(Data)
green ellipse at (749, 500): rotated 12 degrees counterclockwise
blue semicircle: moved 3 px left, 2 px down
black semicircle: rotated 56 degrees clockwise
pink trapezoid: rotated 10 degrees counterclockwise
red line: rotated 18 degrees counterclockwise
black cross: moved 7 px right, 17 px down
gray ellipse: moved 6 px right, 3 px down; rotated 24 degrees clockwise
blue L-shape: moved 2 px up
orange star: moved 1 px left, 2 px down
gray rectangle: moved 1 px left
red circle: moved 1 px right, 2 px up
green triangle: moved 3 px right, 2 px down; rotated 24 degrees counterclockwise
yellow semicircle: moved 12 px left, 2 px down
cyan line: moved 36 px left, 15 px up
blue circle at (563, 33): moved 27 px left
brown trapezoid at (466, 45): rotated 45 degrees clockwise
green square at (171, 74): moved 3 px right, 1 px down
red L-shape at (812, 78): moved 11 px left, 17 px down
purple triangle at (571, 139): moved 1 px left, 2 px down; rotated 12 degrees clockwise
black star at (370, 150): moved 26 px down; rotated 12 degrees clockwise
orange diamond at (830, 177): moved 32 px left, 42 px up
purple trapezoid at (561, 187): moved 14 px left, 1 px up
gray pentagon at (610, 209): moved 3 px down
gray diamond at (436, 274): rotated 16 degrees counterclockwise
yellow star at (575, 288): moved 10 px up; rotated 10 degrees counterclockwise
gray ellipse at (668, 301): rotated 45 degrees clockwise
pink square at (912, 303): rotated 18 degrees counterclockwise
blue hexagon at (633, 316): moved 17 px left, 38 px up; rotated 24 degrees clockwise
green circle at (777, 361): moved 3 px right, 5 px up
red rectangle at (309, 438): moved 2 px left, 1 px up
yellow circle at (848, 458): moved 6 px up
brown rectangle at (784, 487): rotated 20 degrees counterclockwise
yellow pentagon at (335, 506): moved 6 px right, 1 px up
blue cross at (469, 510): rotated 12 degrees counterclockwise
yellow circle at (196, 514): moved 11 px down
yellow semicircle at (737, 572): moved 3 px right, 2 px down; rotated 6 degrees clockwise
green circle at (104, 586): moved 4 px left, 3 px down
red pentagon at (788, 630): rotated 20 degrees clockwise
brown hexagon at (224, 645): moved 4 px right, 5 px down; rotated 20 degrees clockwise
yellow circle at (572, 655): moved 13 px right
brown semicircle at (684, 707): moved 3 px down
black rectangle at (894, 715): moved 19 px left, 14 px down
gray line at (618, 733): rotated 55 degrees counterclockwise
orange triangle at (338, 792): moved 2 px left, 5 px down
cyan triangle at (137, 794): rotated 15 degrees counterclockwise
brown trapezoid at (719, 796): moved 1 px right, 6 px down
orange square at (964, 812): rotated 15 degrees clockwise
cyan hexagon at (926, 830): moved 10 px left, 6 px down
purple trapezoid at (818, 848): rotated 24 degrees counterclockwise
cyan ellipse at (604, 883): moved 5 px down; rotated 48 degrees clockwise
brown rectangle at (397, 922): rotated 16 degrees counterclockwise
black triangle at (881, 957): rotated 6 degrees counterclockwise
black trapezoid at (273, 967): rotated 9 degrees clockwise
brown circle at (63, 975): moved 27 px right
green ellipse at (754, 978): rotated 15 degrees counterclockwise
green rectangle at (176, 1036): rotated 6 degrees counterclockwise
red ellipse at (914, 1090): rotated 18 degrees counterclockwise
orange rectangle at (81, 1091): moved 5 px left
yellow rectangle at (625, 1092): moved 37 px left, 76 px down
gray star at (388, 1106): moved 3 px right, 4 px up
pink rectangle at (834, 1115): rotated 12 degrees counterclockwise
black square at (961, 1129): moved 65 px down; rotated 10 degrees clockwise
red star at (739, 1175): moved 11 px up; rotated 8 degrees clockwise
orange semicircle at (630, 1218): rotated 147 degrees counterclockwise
(End Data)
_Problem requirements_: Reproduce the material above exactly, beginning at its first line and ending with the line that holds "red L-shape at". Include nothing else.

_Answer for this exercise_:
green ellipse at (749, 500): rotated 12 degrees counterclockwise
blue semicircle: moved 3 px left, 2 px down
black semicircle: rotated 56 degrees clockwise
pink trapezoid: rotated 10 degrees counterclockwise
red line: rotated 18 degrees counterclockwise
black cross: moved 7 px right, 17 px down
gray ellipse: moved 6 px right, 3 px down; rotated 24 degrees clockwise
blue L-shape: moved 2 px up
orange star: moved 1 px left, 2 px down
gray rectangle: moved 1 px left
red circle: moved 1 px right, 2 px up
green triangle: moved 3 px right, 2 px down; rotated 24 degrees counterclockwise
yellow semicircle: moved 12 px left, 2 px down
cyan line: moved 36 px left, 15 px up
blue circle at (563, 33): moved 27 px left
brown trapezoid at (466, 45): rotated 45 degrees clockwise
green square at (171, 74): moved 3 px right, 1 px down
red L-shape at (812, 78): moved 11 px left, 17 px down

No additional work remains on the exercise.